• [Exercise requirements] Copy every line from the one that holds "J2 pin 1: NET11 -> GND" to the end of the records below, exactly and with nothing else, but without any pictures.

• [Before-and-after change data]

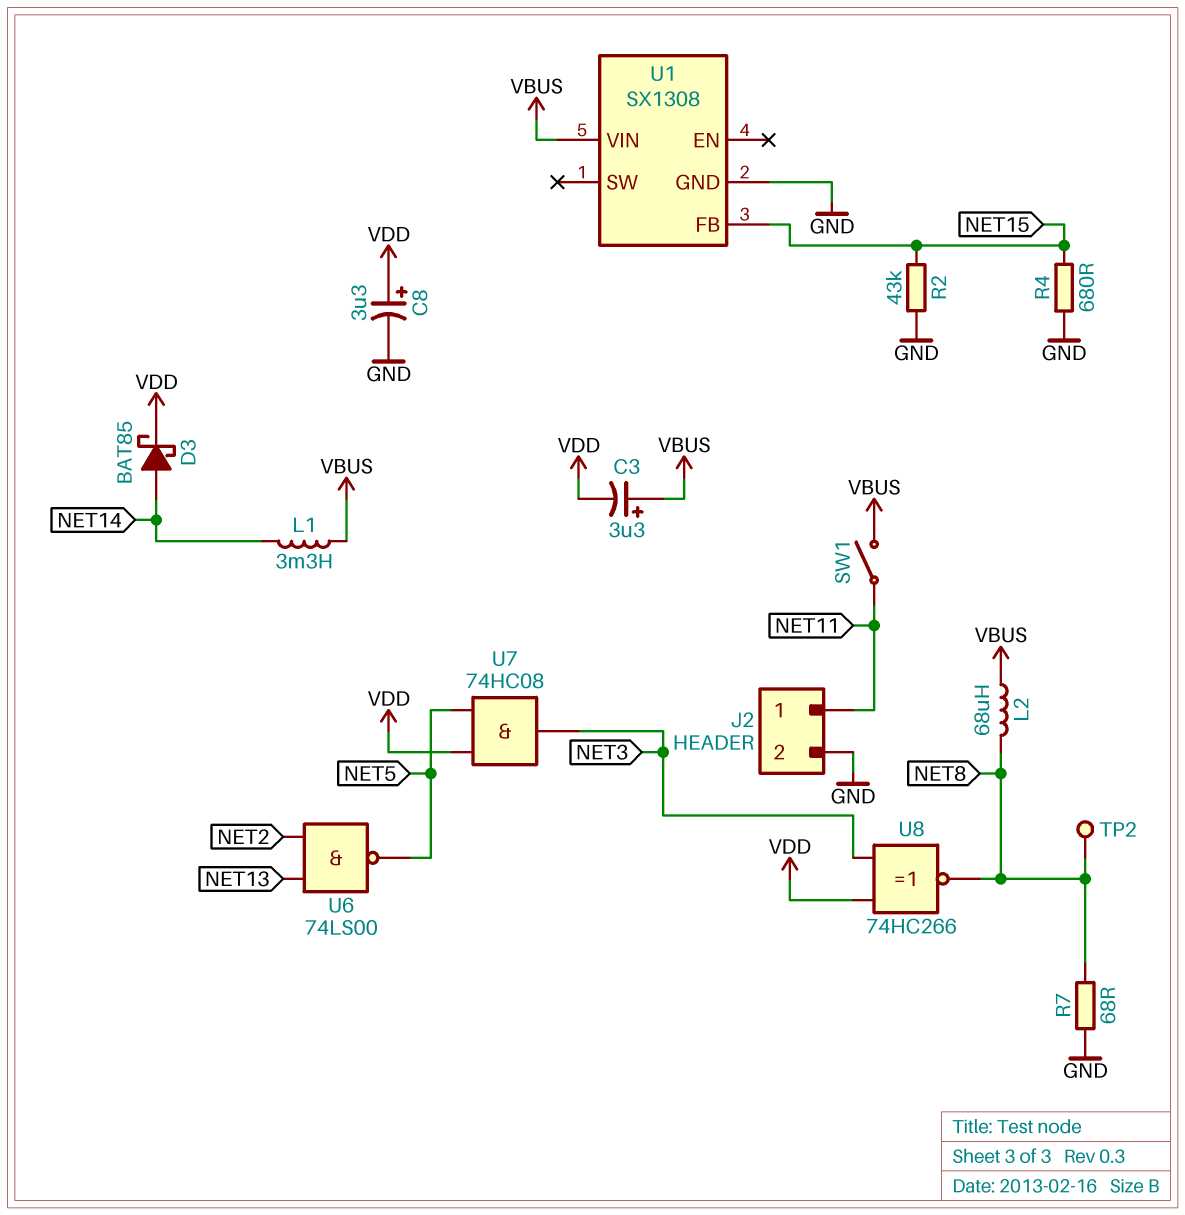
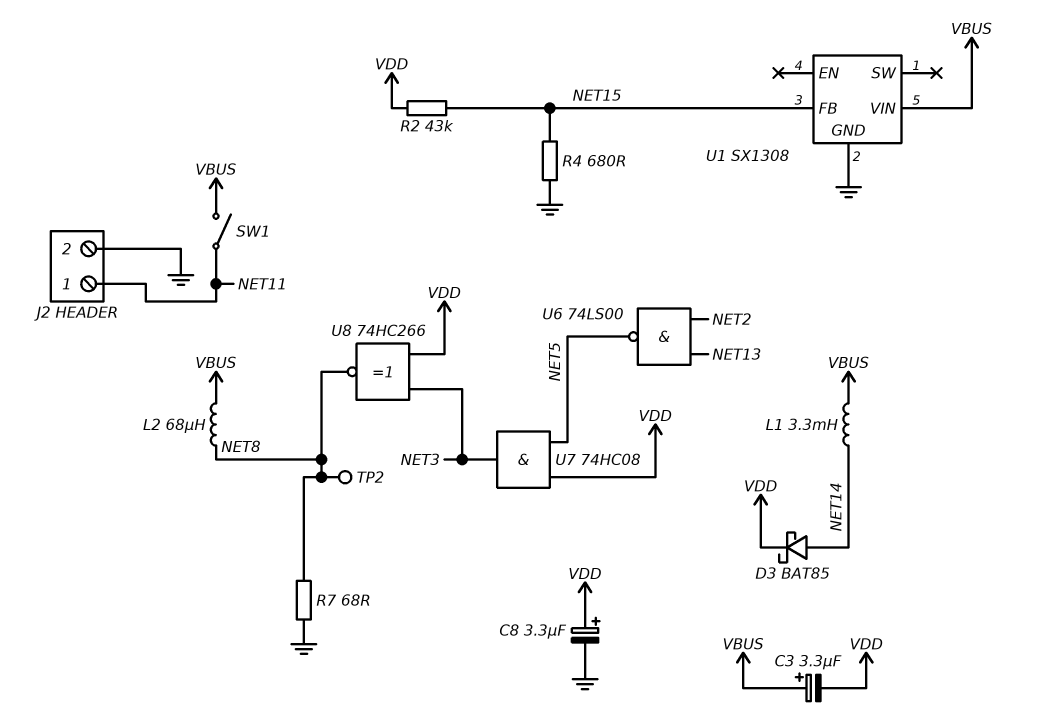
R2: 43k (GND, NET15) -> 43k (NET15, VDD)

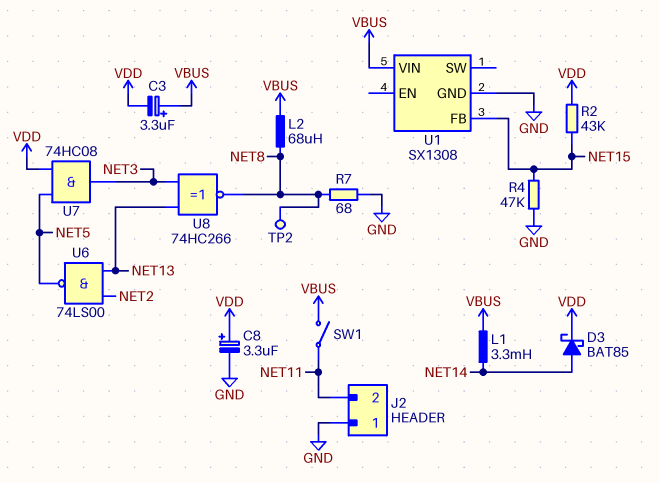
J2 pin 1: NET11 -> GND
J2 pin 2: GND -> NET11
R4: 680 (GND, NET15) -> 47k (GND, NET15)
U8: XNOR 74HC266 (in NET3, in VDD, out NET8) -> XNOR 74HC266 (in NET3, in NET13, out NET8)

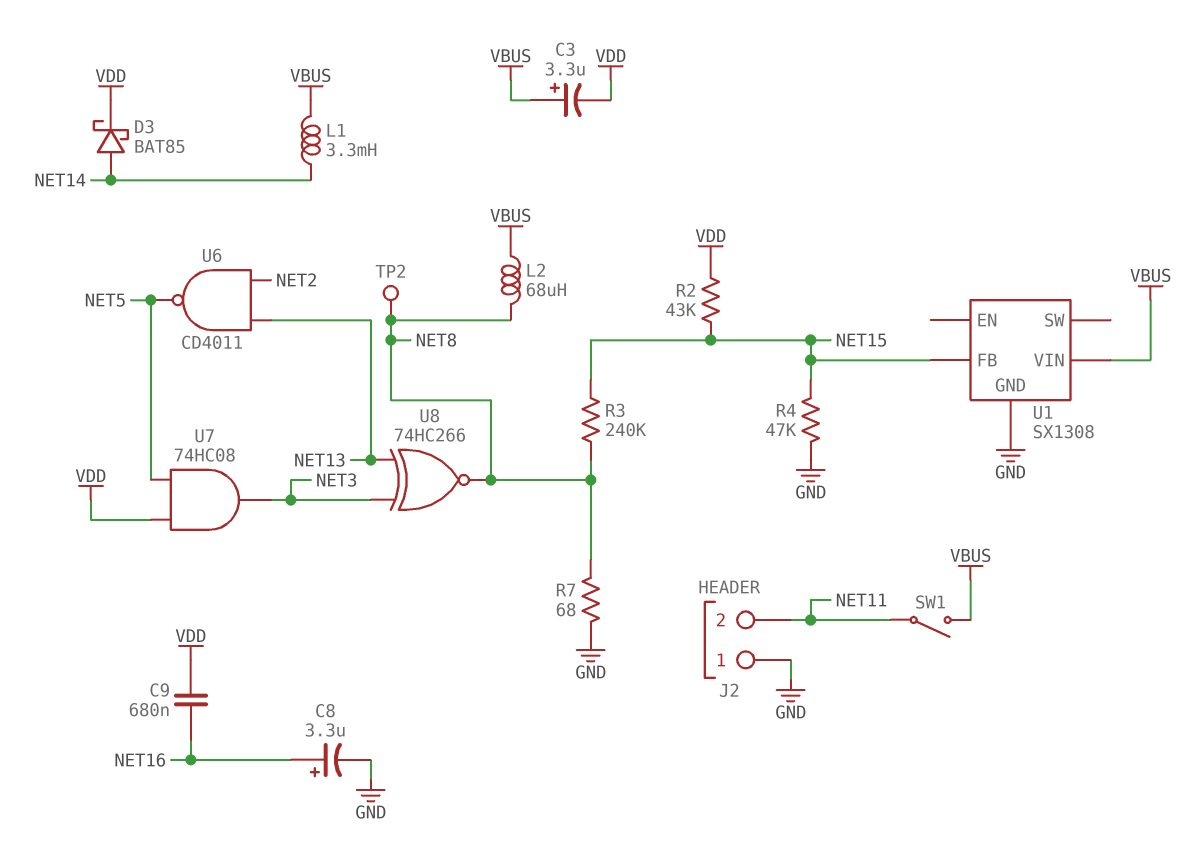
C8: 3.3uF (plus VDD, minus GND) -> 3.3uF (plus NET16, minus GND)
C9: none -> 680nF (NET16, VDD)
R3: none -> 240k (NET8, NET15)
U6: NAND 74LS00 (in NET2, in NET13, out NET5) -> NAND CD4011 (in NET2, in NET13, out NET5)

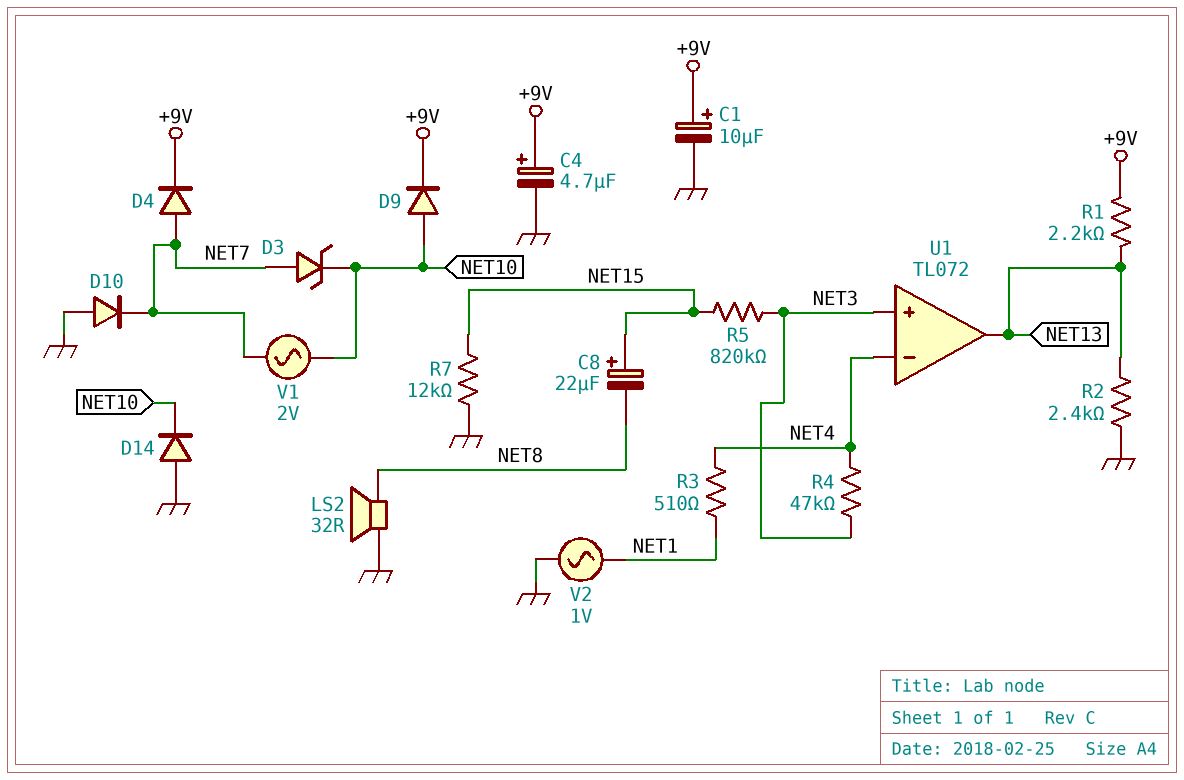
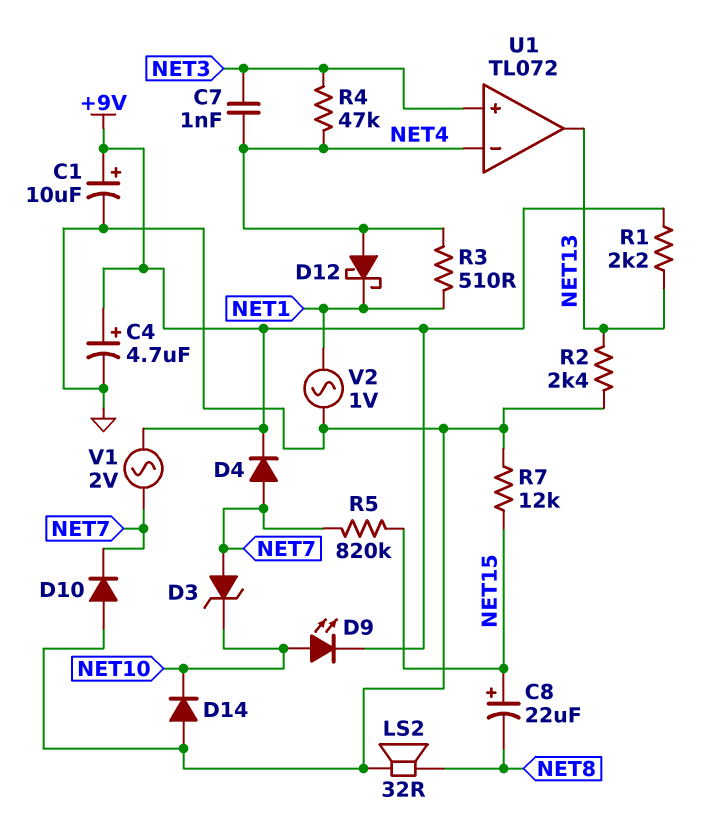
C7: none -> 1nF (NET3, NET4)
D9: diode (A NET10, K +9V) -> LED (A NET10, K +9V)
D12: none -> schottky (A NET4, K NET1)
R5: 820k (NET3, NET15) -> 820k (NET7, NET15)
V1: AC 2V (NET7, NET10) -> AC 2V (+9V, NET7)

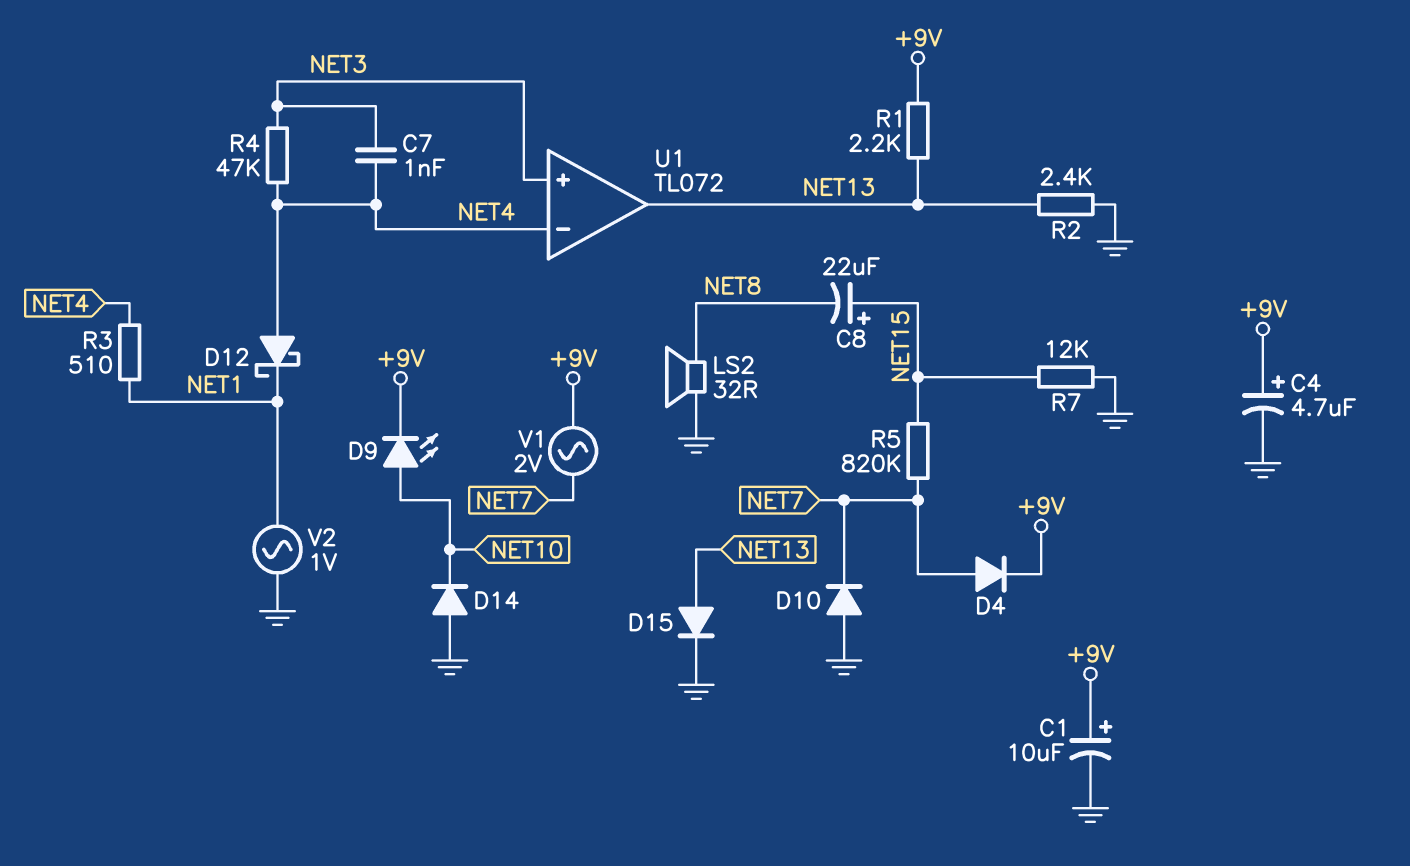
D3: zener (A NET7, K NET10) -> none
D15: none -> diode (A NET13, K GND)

• [Result for this exercise]
J2 pin 1: NET11 -> GND
J2 pin 2: GND -> NET11
R4: 680 (GND, NET15) -> 47k (GND, NET15)
U8: XNOR 74HC266 (in NET3, in VDD, out NET8) -> XNOR 74HC266 (in NET3, in NET13, out NET8)

C8: 3.3uF (plus VDD, minus GND) -> 3.3uF (plus NET16, minus GND)
C9: none -> 680nF (NET16, VDD)
R3: none -> 240k (NET8, NET15)
U6: NAND 74LS00 (in NET2, in NET13, out NET5) -> NAND CD4011 (in NET2, in NET13, out NET5)

C7: none -> 1nF (NET3, NET4)
D9: diode (A NET10, K +9V) -> LED (A NET10, K +9V)
D12: none -> schottky (A NET4, K NET1)
R5: 820k (NET3, NET15) -> 820k (NET7, NET15)
V1: AC 2V (NET7, NET10) -> AC 2V (+9V, NET7)

D3: zener (A NET7, K NET10) -> none
D15: none -> diode (A NET13, K GND)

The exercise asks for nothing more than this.